EXERCISE INSTRUCTIONS - The entries are to be output word for word, with the pictures omitted.

RECORDS SUPPLIED START

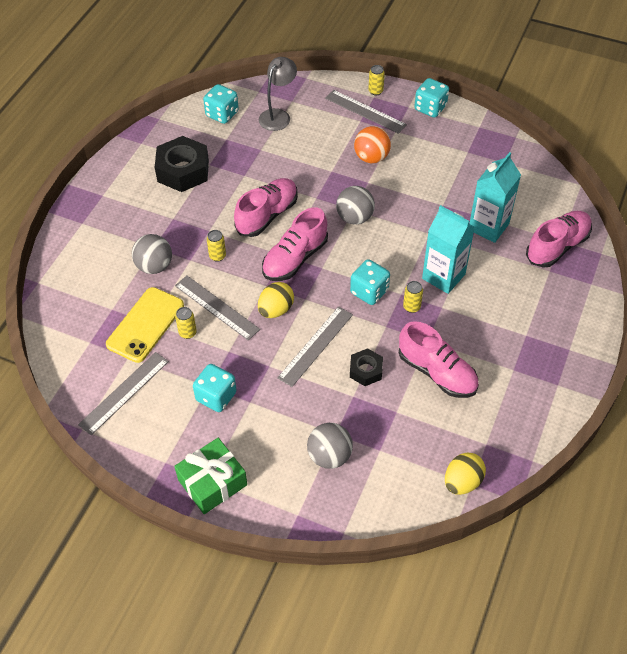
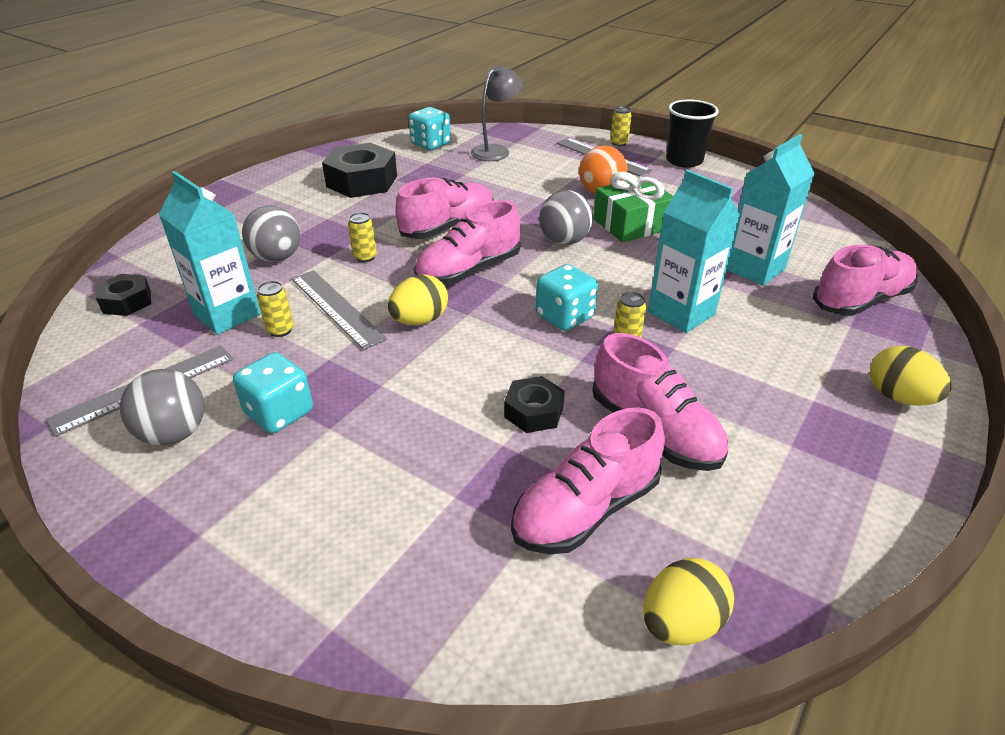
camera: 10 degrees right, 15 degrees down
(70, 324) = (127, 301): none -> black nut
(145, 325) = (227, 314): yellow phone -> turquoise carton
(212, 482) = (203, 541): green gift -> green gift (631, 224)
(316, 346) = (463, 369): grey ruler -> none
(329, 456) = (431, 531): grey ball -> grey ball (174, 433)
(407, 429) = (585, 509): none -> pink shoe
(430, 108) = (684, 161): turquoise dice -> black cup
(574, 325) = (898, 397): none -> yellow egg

RECORDS SUPPLIED END

ANSWER TO THIS PROBLEM -
camera: 10 degrees right, 15 degrees down
(70, 324) = (127, 301): none -> black nut
(145, 325) = (227, 314): yellow phone -> turquoise carton
(212, 482) = (203, 541): green gift -> green gift (631, 224)
(316, 346) = (463, 369): grey ruler -> none
(329, 456) = (431, 531): grey ball -> grey ball (174, 433)
(407, 429) = (585, 509): none -> pink shoe
(430, 108) = (684, 161): turquoise dice -> black cup
(574, 325) = (898, 397): none -> yellow egg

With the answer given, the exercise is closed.